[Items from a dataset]
┄┄┄┄┄┄

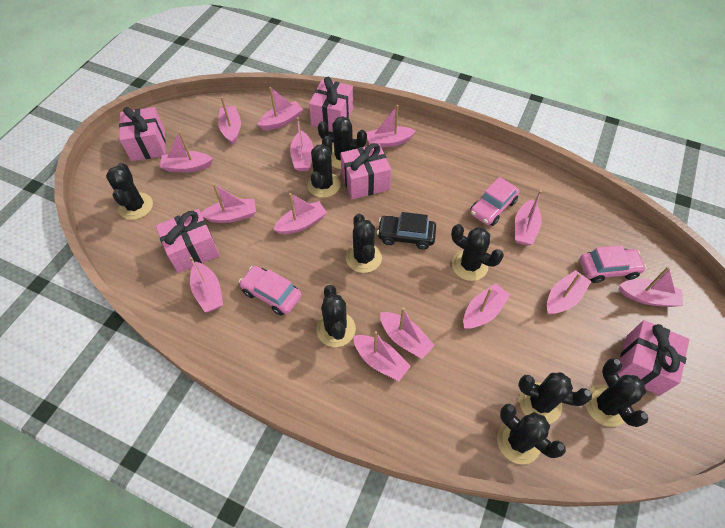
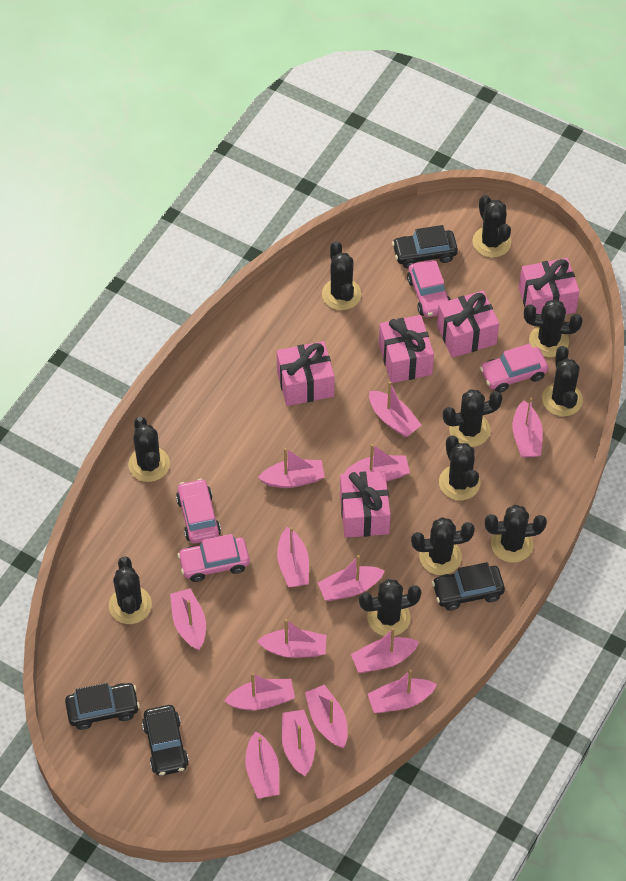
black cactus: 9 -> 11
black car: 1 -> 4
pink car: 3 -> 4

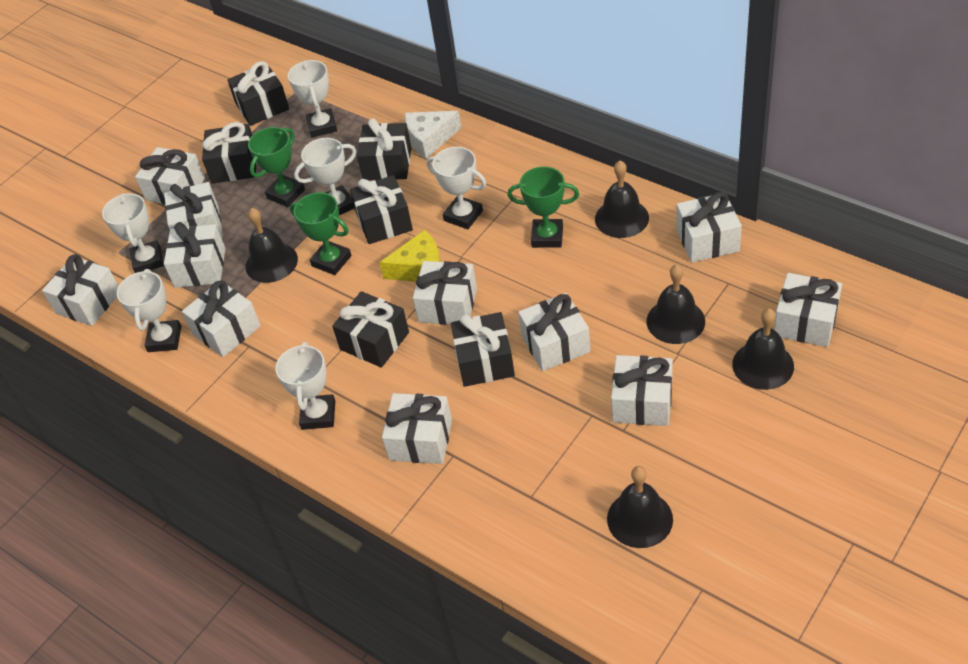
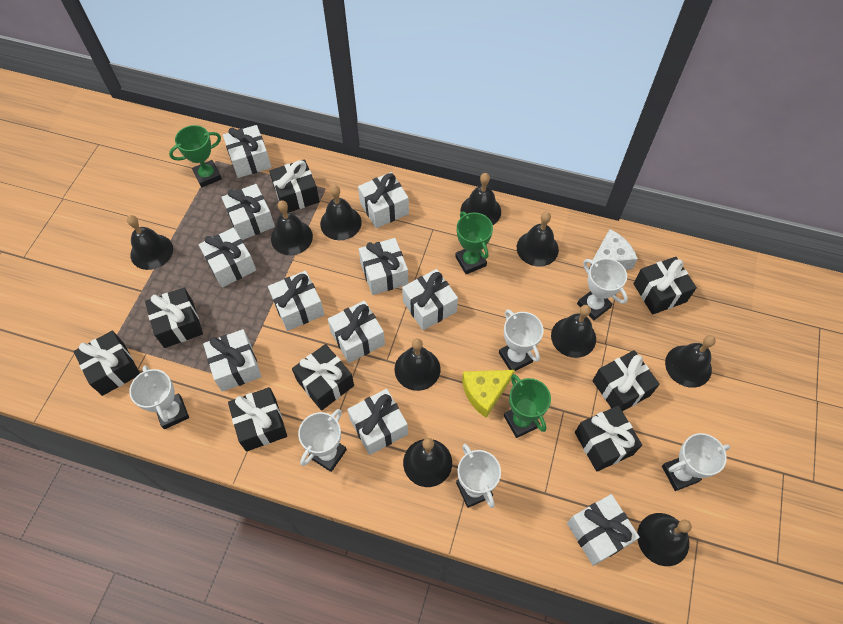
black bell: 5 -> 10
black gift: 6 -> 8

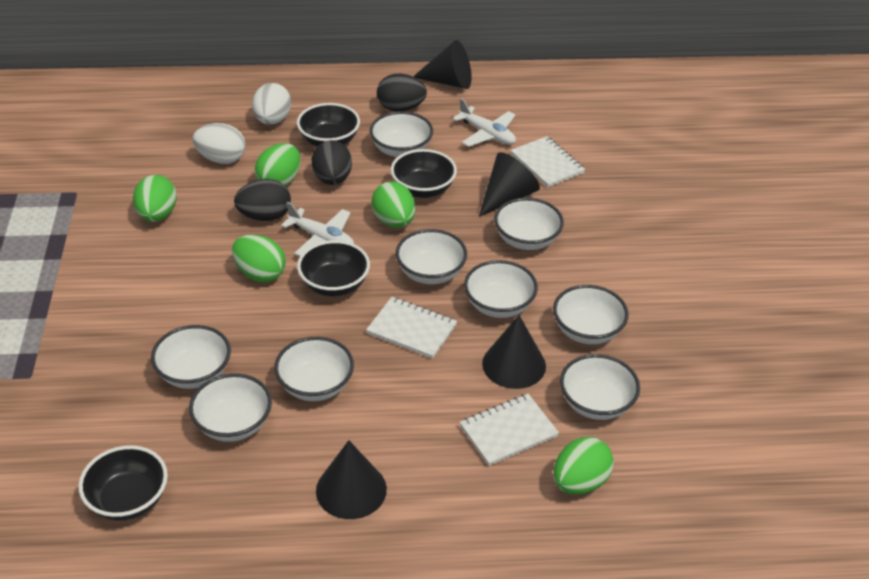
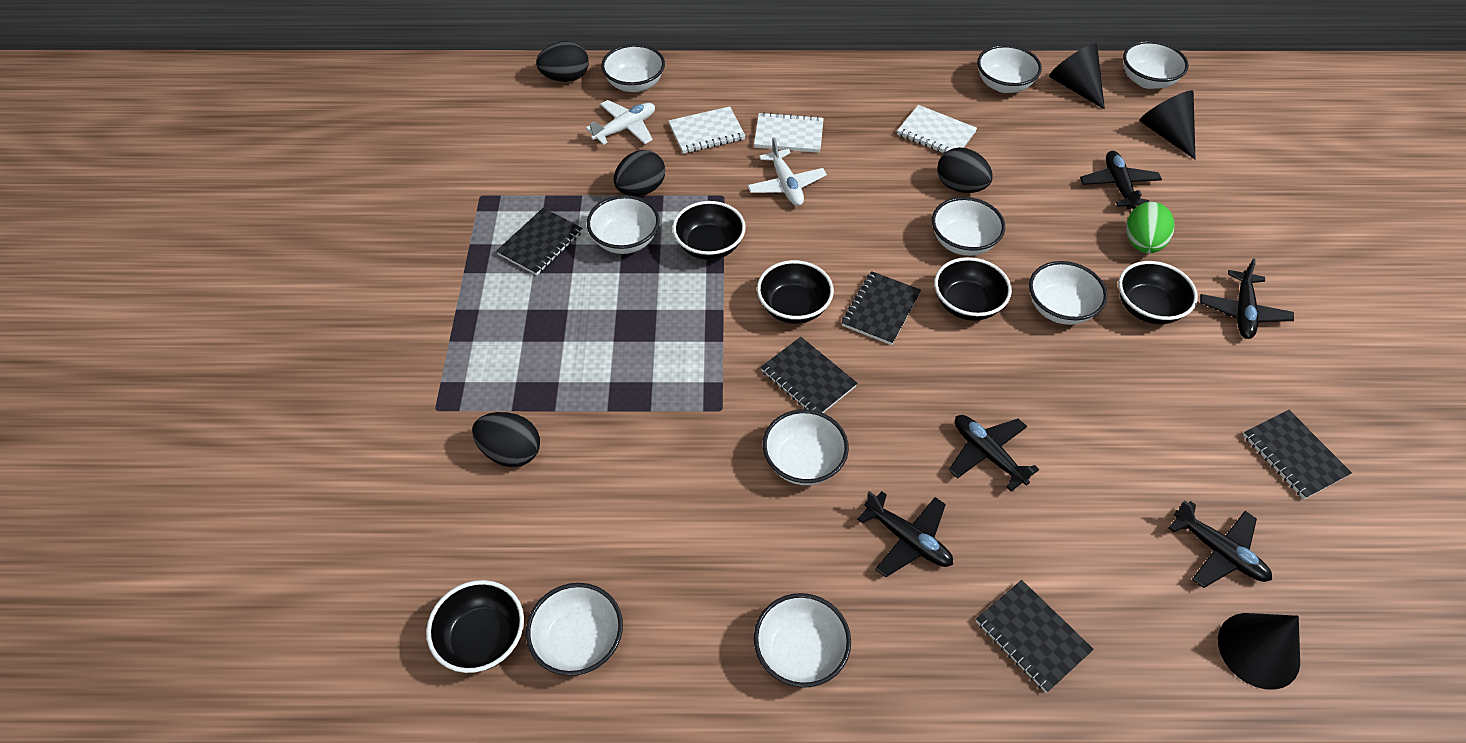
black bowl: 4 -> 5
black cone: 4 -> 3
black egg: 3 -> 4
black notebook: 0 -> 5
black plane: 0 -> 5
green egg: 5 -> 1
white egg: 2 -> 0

┄┄┄┄┄┄

* Instructions for the task *
With the line that contains "black bowl: 4 -> 5" as the start, output every line through the end of the entries exactly. Add no other lines.

* Answer space *
black bowl: 4 -> 5
black cone: 4 -> 3
black egg: 3 -> 4
black notebook: 0 -> 5
black plane: 0 -> 5
green egg: 5 -> 1
white egg: 2 -> 0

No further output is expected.